Task to carry out: Using the entries that follow, write out the line containing "brown rectangle: (195, 56)", the line containing "black semicircle: (184, 96)", and every line between them, exactly and nothing else.

Available data:
......

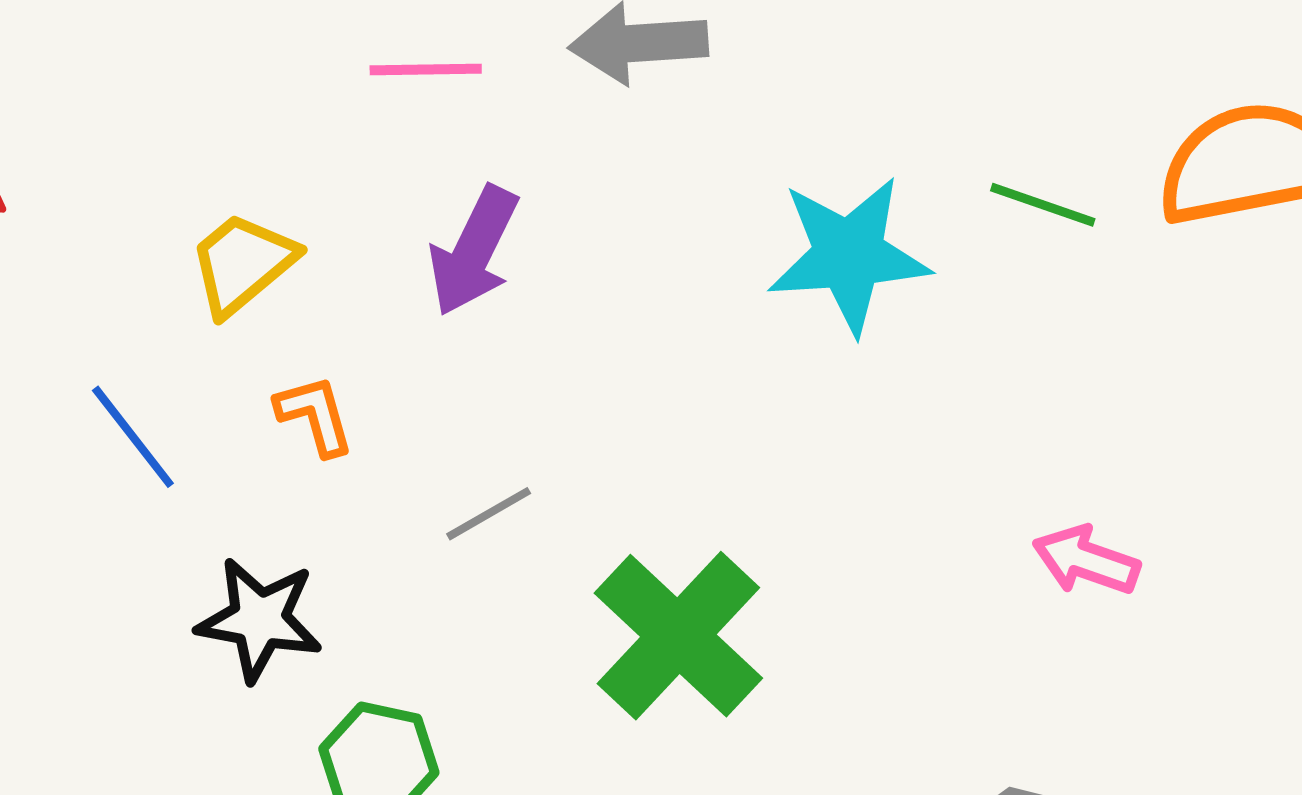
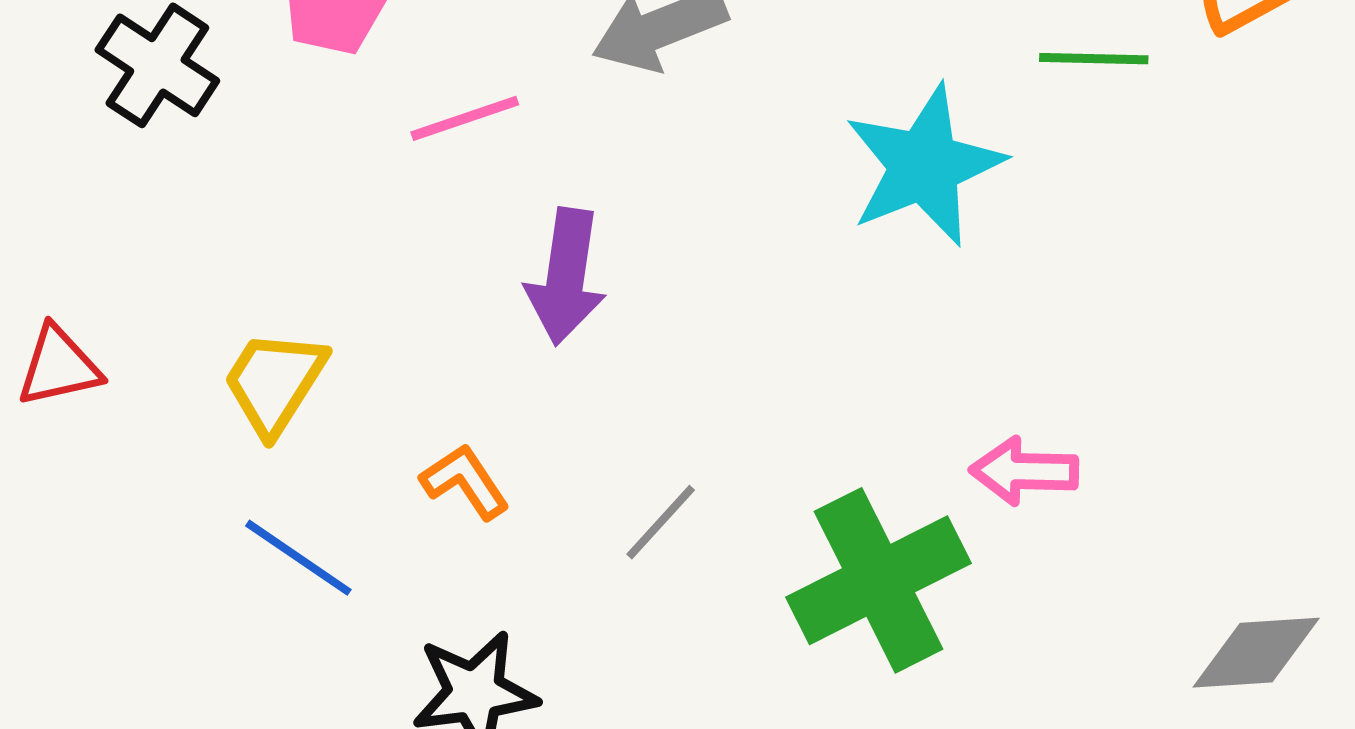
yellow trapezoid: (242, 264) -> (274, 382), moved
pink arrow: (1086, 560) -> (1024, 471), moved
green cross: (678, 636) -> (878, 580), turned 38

......

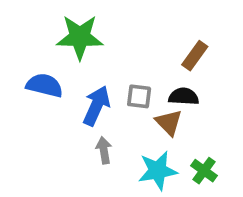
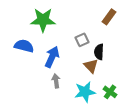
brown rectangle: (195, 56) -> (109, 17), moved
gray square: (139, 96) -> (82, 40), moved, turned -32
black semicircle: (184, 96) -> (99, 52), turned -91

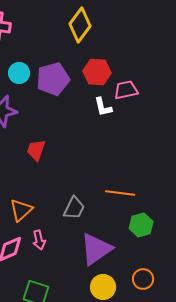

......

Task result:
brown rectangle: (195, 56) -> (109, 17), moved
gray square: (139, 96) -> (82, 40), moved, turned -32
black semicircle: (184, 96) -> (99, 52), turned -91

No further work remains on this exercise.